• [GOAL OF THE EXERCISE]:
Please return only the lines from the one holding "brown banana [866,533,1067,639]" through the one holding "none -> brown bowl [657,711,731,779]", exactly as they appear in the records below, both ends included.
· · · · · · ·
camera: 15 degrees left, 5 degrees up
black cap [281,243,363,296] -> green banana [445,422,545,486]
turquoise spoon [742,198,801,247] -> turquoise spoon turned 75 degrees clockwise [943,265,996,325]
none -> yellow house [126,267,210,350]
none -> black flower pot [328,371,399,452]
· · · · · · ·
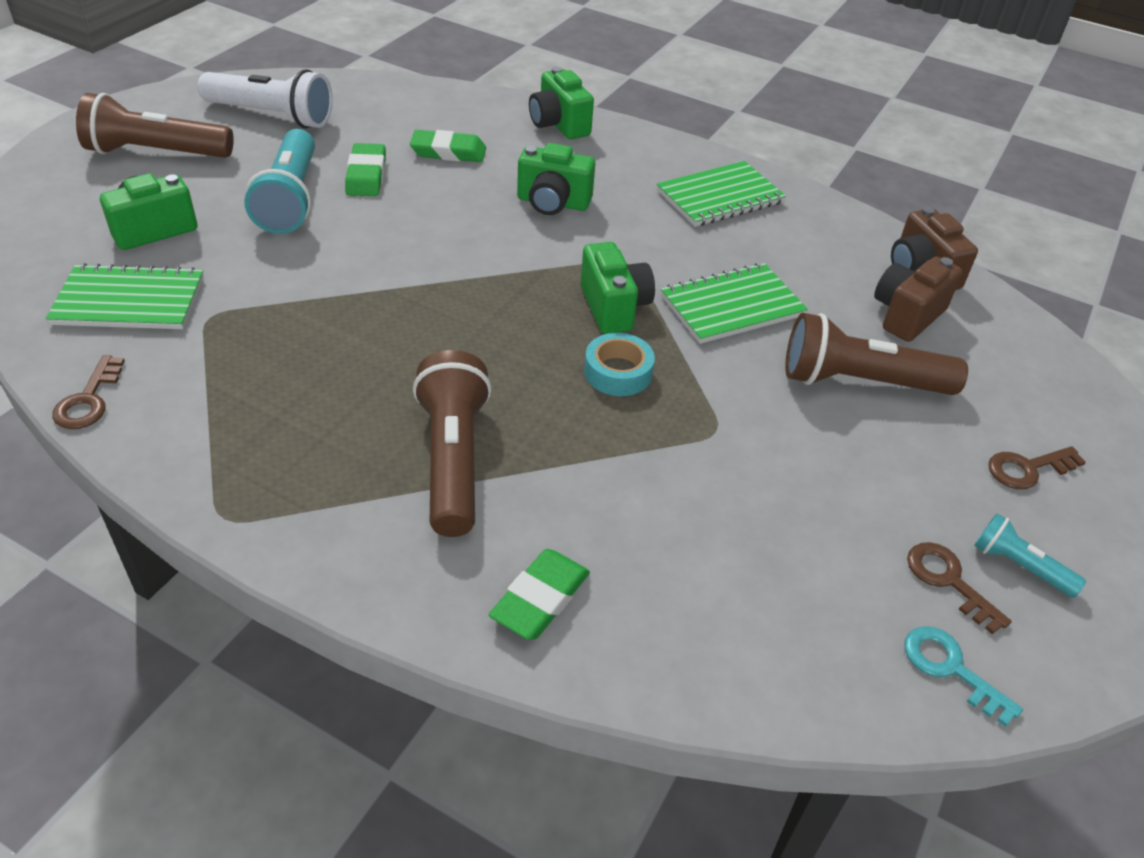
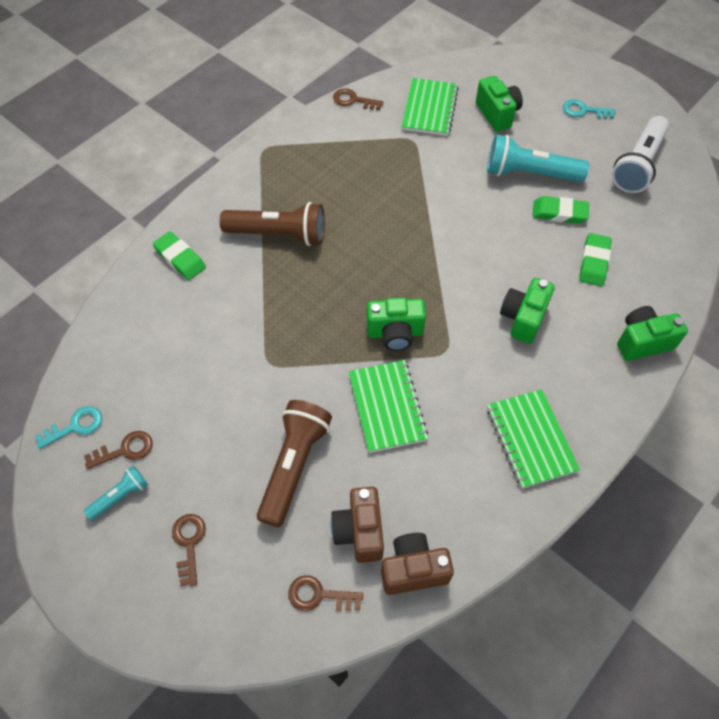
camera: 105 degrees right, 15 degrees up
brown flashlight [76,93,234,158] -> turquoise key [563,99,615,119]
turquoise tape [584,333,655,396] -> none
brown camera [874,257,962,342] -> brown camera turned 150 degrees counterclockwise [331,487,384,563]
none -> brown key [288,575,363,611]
· · · · · · ·
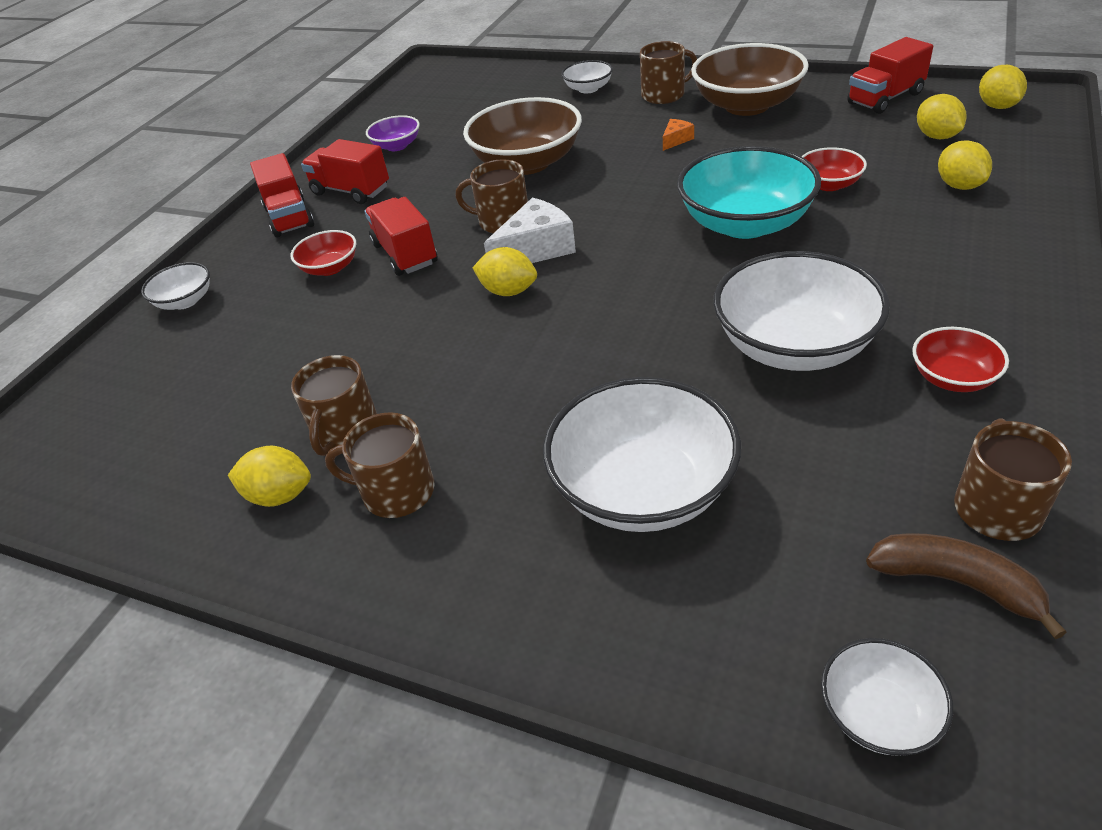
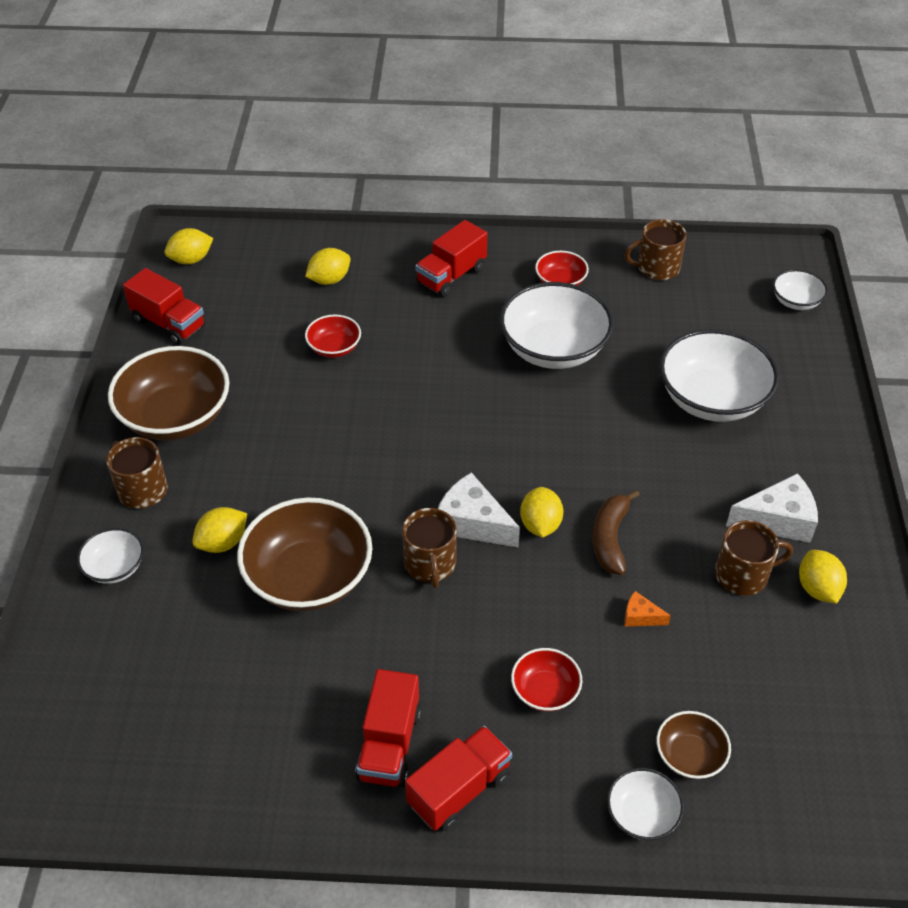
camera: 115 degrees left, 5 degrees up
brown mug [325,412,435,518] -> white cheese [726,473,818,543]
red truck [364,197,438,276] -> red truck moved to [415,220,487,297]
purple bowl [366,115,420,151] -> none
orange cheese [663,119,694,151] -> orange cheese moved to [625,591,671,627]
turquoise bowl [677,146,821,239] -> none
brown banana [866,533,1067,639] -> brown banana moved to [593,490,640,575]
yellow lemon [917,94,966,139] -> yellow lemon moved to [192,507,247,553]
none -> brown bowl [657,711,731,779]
· · · · · · ·
• [TASK ANSWER]:
brown banana [866,533,1067,639] -> brown banana moved to [593,490,640,575]
yellow lemon [917,94,966,139] -> yellow lemon moved to [192,507,247,553]
none -> brown bowl [657,711,731,779]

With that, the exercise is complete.